# Exercise material
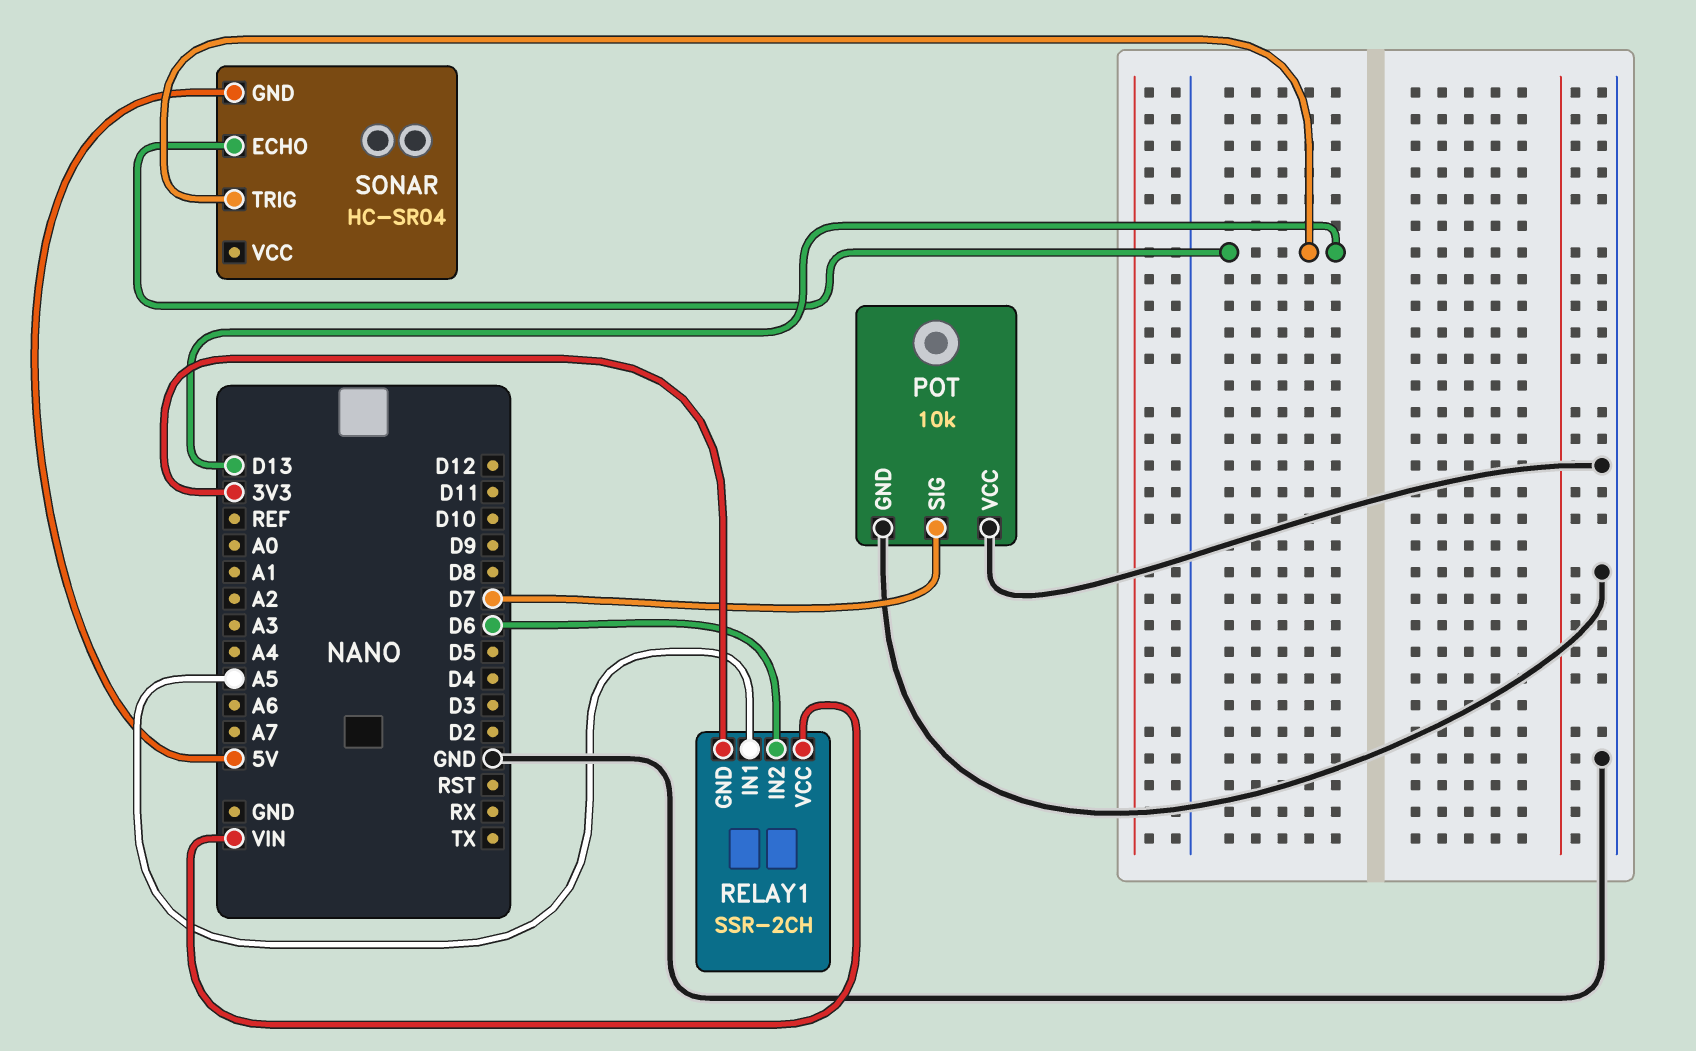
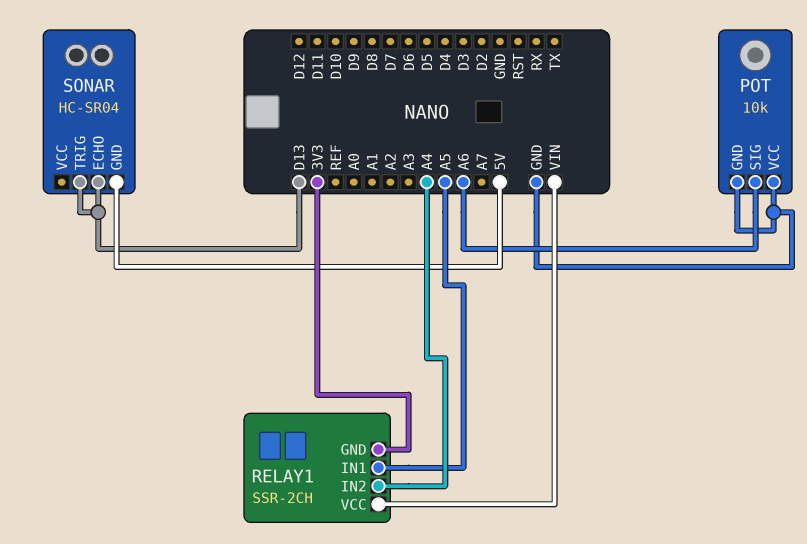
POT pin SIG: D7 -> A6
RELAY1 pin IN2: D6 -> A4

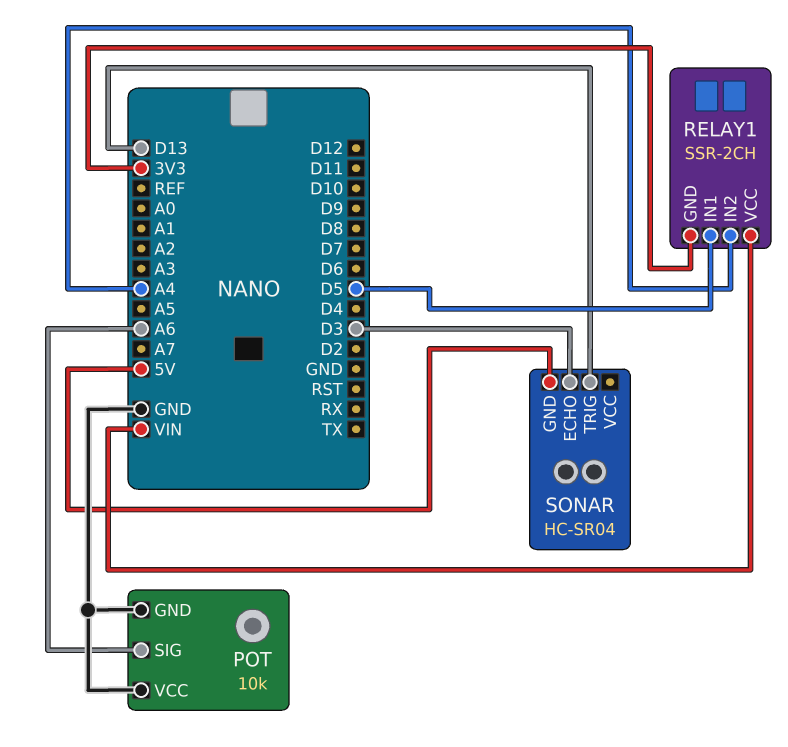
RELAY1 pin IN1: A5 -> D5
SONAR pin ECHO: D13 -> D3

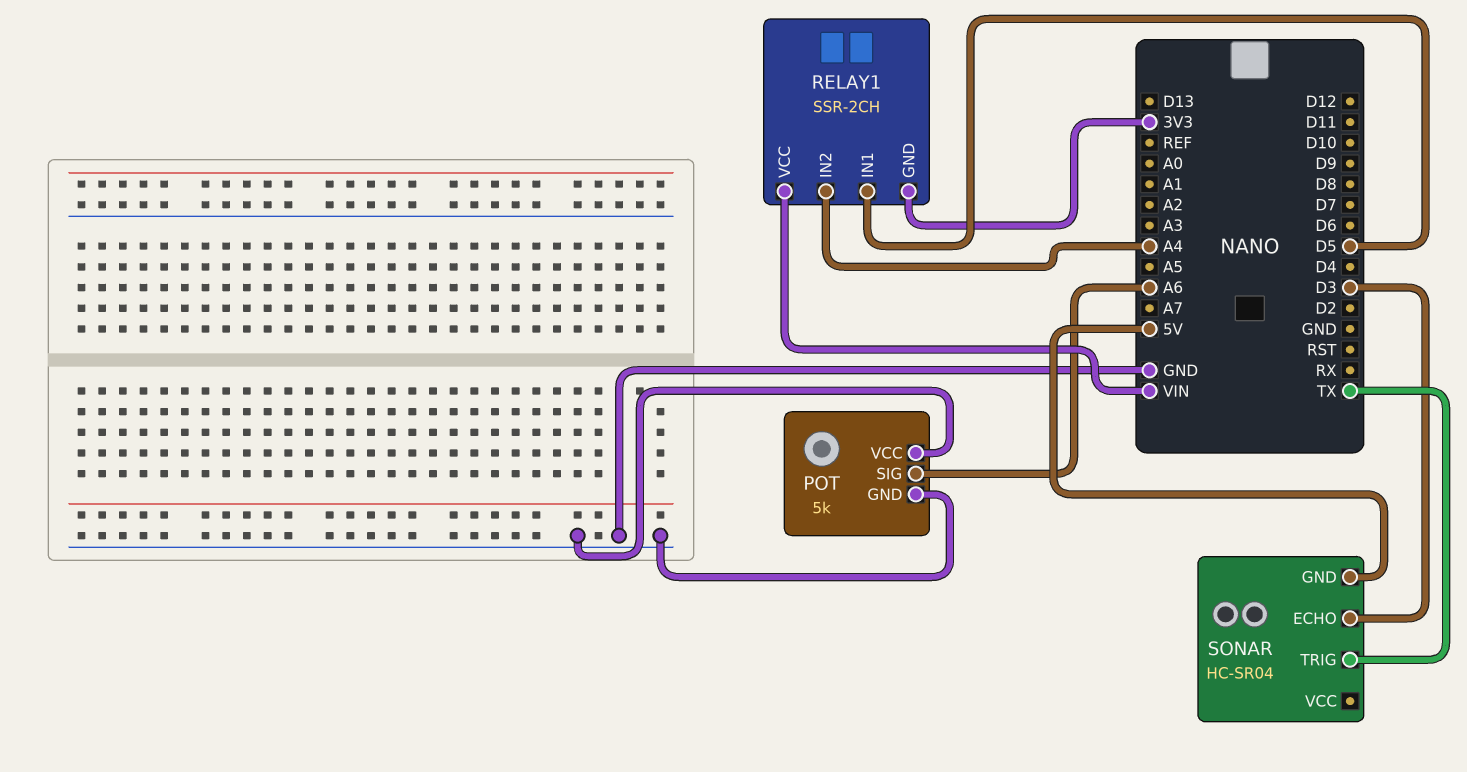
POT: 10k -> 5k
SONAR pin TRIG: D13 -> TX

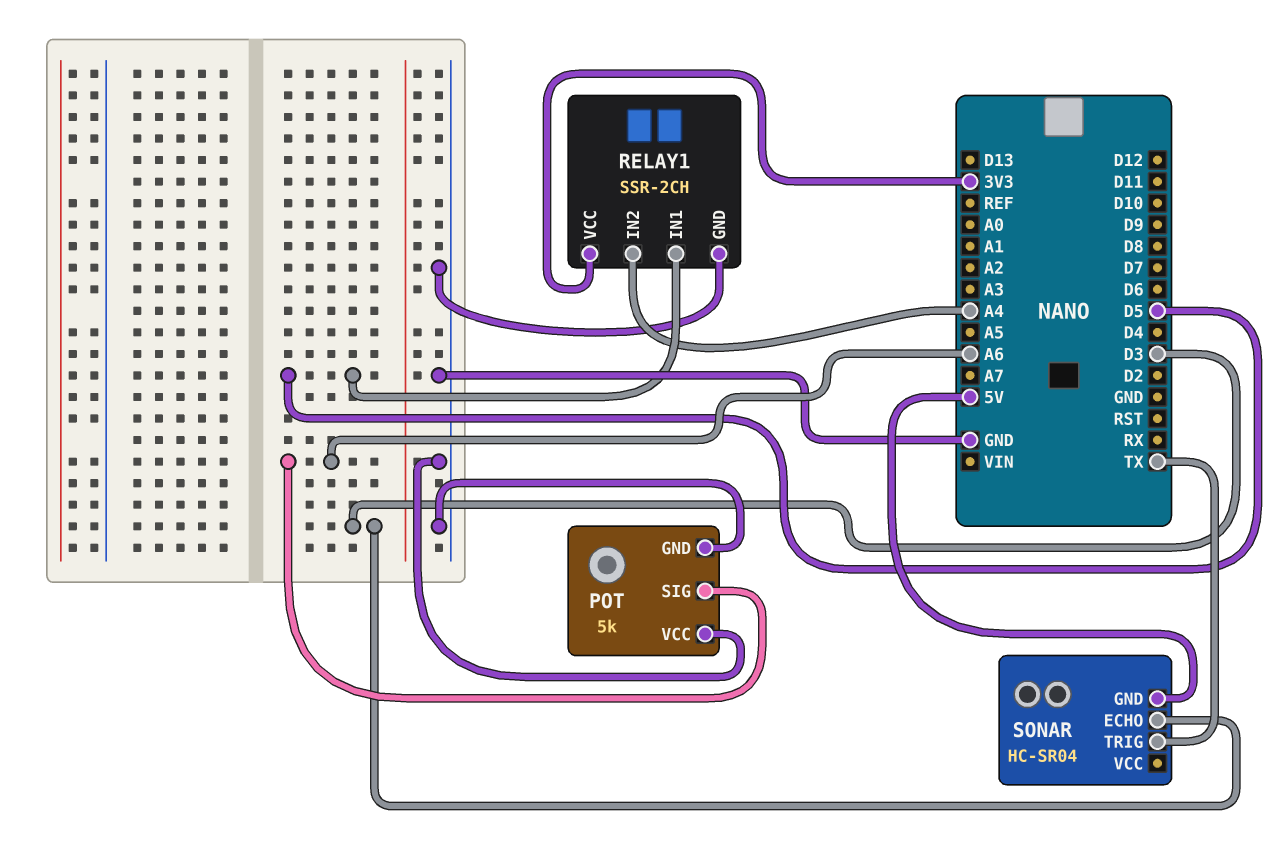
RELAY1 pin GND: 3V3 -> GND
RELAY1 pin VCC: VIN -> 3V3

# Problem to work on
Copy out all the data exactly. No images belong in the copy.

# Written response
POT pin SIG: D7 -> A6
RELAY1 pin IN2: D6 -> A4

RELAY1 pin IN1: A5 -> D5
SONAR pin ECHO: D13 -> D3

POT: 10k -> 5k
SONAR pin TRIG: D13 -> TX

RELAY1 pin GND: 3V3 -> GND
RELAY1 pin VCC: VIN -> 3V3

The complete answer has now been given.